About this exercise:
Given the records underneath, please repeat exactly the lines from the line with "JP202 pin 3: FILT -> 3V3" through the line with "R2: none -> 1.8k (GND, W4)", passing over any picture.
═══ Data in this exercise ═══
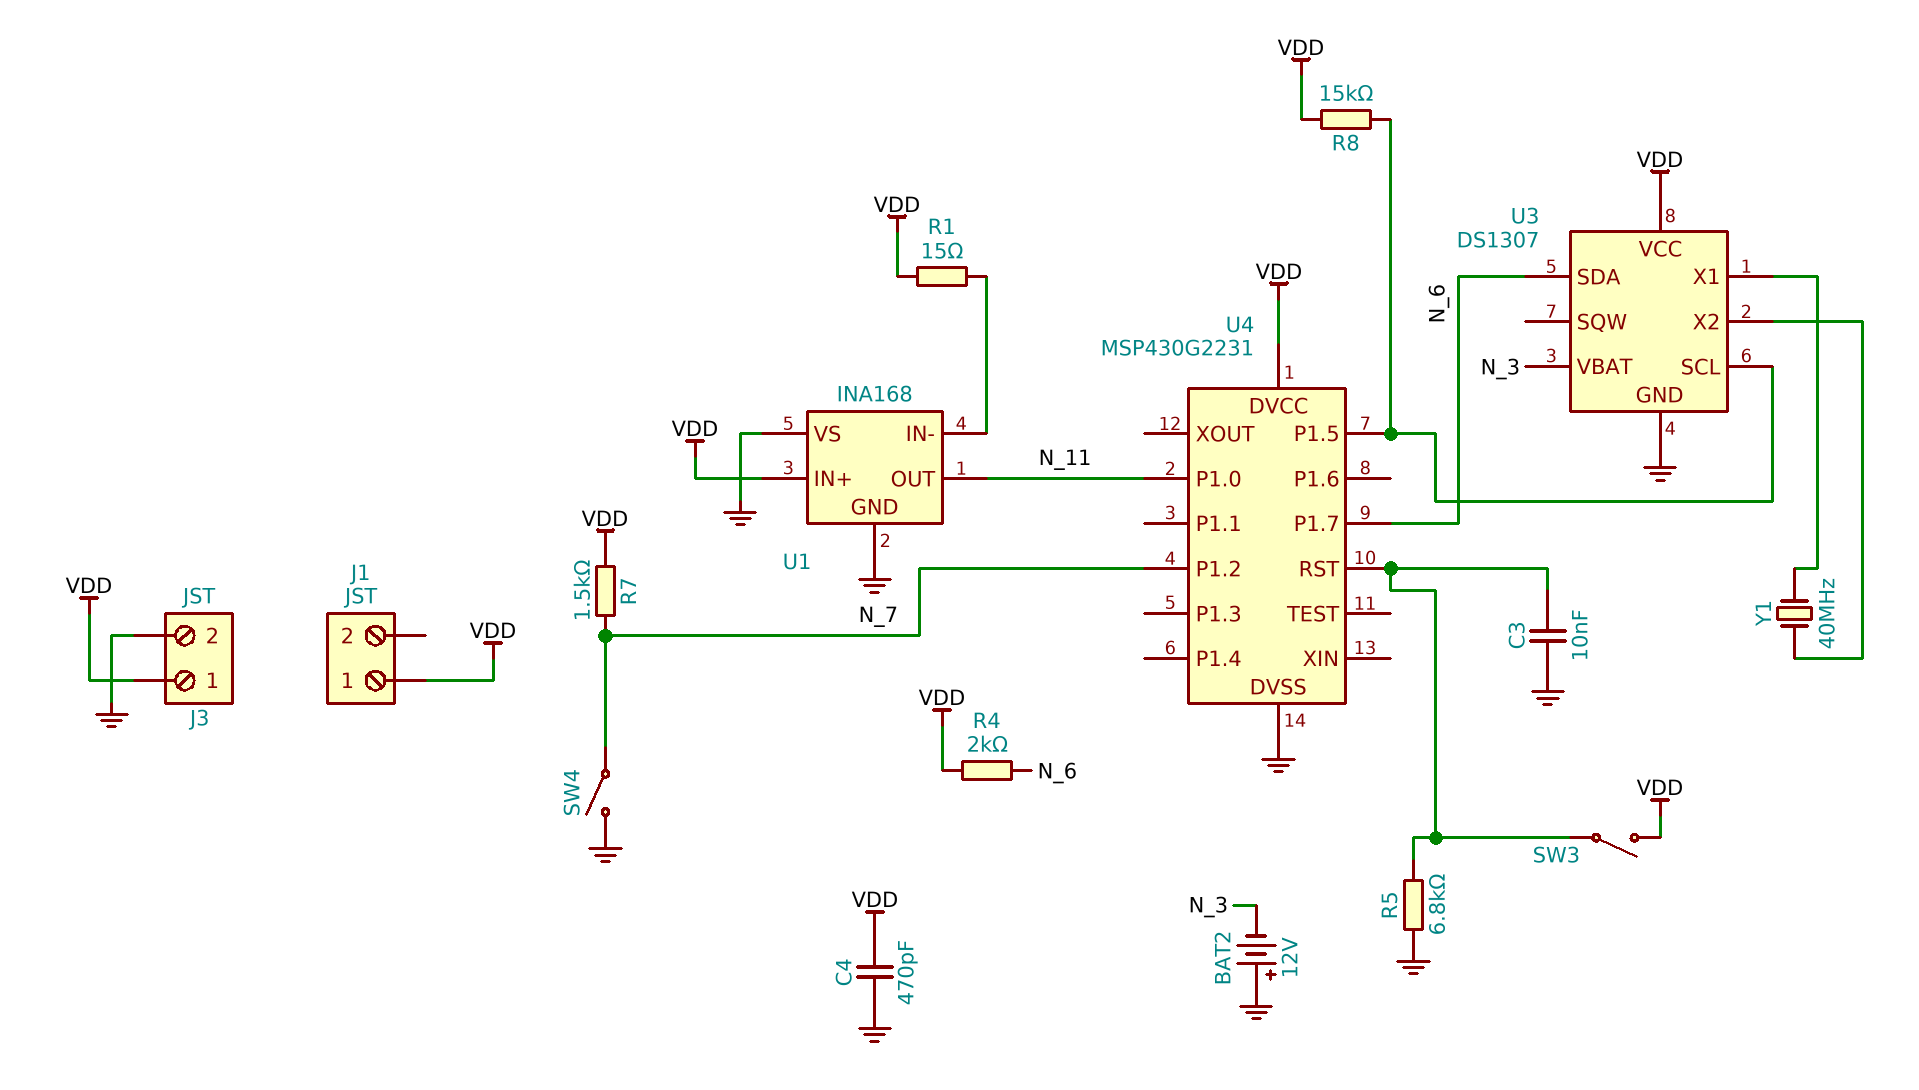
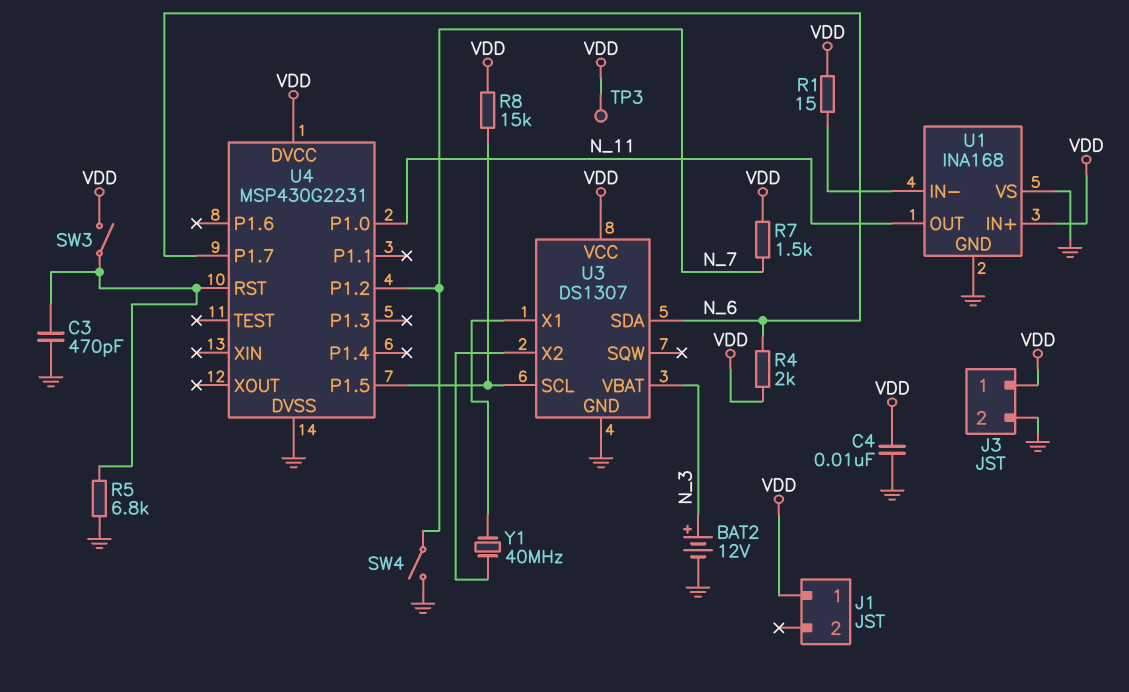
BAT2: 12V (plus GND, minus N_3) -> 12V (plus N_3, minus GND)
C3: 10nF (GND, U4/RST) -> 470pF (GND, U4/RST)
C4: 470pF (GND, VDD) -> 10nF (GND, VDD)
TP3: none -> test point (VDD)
═══
═══ Data in this exercise ═══
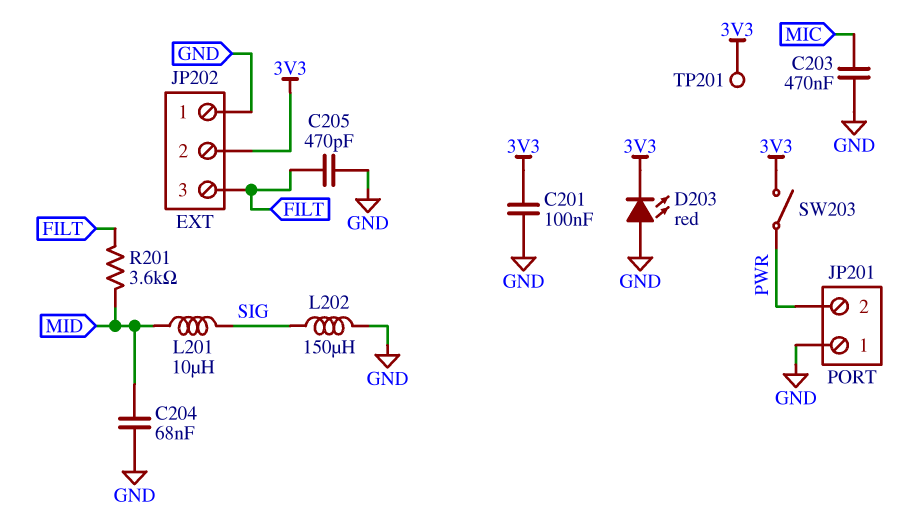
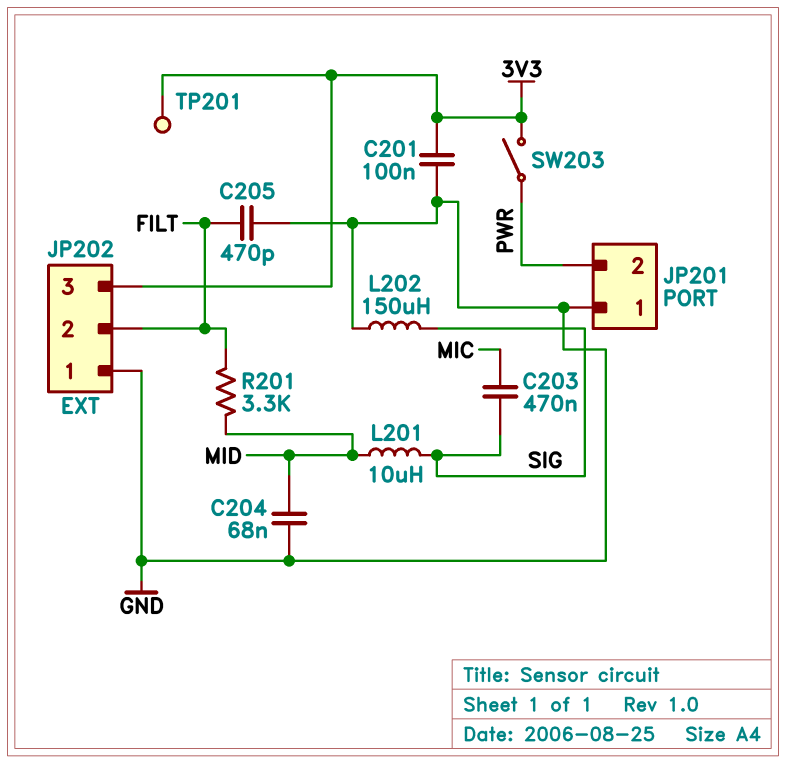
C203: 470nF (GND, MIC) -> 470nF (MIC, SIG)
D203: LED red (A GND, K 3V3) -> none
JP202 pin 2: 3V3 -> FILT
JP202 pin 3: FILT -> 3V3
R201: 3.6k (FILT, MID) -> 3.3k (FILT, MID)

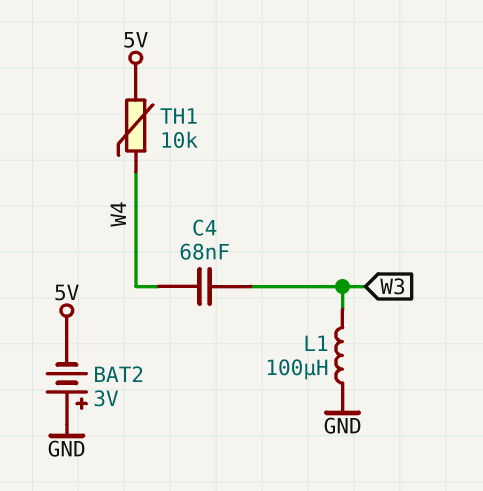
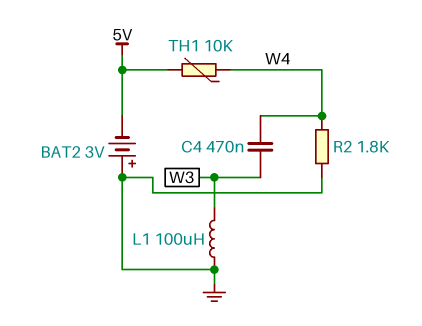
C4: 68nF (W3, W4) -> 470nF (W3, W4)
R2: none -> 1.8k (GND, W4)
═══
Reply:
JP202 pin 3: FILT -> 3V3
R201: 3.6k (FILT, MID) -> 3.3k (FILT, MID)

C4: 68nF (W3, W4) -> 470nF (W3, W4)
R2: none -> 1.8k (GND, W4)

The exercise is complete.